Collected data:
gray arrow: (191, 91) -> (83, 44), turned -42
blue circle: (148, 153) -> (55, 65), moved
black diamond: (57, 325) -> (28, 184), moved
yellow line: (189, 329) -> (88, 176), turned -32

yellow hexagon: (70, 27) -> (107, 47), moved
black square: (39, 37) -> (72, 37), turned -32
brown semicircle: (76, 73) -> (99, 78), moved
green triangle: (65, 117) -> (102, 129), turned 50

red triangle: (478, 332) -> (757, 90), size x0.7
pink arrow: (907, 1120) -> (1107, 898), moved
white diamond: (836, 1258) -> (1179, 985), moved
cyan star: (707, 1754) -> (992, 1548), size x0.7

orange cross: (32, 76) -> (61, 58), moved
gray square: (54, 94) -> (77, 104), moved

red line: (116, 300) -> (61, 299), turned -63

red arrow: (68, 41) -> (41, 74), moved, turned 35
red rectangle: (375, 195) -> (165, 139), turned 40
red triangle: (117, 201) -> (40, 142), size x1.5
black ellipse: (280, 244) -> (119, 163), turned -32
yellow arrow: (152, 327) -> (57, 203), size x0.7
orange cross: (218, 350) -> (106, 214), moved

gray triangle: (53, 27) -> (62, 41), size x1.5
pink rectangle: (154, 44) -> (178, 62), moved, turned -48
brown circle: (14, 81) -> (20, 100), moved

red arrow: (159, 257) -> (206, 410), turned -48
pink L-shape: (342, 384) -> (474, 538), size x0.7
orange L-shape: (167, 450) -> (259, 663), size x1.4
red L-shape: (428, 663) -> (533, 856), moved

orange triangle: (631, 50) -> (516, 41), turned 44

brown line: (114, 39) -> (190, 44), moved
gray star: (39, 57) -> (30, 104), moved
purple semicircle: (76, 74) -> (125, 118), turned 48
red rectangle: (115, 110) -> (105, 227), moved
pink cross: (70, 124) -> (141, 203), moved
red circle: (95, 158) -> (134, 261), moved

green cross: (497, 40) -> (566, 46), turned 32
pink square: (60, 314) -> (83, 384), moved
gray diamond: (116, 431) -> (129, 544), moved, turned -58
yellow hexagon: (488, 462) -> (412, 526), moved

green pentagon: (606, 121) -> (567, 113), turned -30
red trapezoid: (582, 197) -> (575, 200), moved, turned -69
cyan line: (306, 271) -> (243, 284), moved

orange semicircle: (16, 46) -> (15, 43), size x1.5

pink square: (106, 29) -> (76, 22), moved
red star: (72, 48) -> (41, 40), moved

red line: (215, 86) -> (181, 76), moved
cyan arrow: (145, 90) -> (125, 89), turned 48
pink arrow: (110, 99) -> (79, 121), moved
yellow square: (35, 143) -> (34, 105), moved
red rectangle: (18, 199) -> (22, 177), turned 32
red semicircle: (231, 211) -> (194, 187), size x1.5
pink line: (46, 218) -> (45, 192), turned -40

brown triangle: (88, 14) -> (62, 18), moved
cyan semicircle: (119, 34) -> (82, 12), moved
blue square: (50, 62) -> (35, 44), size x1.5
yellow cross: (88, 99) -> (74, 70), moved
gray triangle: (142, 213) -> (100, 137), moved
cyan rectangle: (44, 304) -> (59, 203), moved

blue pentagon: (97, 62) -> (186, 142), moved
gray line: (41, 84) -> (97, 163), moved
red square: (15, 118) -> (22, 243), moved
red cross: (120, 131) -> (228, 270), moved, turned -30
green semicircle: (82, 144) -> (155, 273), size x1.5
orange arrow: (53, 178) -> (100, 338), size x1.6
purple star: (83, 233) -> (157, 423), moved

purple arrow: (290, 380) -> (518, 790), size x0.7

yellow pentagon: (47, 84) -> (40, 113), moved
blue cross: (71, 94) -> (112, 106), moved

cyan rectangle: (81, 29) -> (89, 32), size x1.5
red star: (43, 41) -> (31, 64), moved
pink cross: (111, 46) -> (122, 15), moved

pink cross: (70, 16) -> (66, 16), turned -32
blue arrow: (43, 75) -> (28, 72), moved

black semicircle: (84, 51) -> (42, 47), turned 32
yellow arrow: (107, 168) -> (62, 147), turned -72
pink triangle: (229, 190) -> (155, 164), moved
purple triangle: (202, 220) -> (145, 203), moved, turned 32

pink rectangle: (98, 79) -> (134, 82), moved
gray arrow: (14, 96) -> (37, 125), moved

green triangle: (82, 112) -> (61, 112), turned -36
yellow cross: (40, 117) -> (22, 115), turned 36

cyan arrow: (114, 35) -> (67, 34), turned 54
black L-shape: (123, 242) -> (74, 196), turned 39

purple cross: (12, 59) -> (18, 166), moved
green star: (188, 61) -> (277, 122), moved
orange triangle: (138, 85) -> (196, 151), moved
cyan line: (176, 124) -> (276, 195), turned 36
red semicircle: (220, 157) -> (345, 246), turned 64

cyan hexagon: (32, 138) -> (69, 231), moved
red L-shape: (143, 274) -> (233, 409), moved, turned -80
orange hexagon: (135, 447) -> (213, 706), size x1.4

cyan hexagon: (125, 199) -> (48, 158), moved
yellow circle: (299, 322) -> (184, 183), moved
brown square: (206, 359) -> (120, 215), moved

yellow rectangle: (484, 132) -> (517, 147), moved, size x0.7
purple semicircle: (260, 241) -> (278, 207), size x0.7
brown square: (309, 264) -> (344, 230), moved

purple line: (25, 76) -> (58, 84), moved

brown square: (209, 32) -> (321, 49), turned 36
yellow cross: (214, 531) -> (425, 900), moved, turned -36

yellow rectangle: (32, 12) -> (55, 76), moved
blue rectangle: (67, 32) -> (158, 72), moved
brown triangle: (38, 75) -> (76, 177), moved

> **ACTIVITY**
Both the first line of the records above and the line containing "red triangle: (478, 332)" are to be transcribed exactly, together with every line between them, and nothing else.

> **FINISHED EXERCISE**
gray arrow: (191, 91) -> (83, 44), turned -42
blue circle: (148, 153) -> (55, 65), moved
black diamond: (57, 325) -> (28, 184), moved
yellow line: (189, 329) -> (88, 176), turned -32

yellow hexagon: (70, 27) -> (107, 47), moved
black square: (39, 37) -> (72, 37), turned -32
brown semicircle: (76, 73) -> (99, 78), moved
green triangle: (65, 117) -> (102, 129), turned 50

red triangle: (478, 332) -> (757, 90), size x0.7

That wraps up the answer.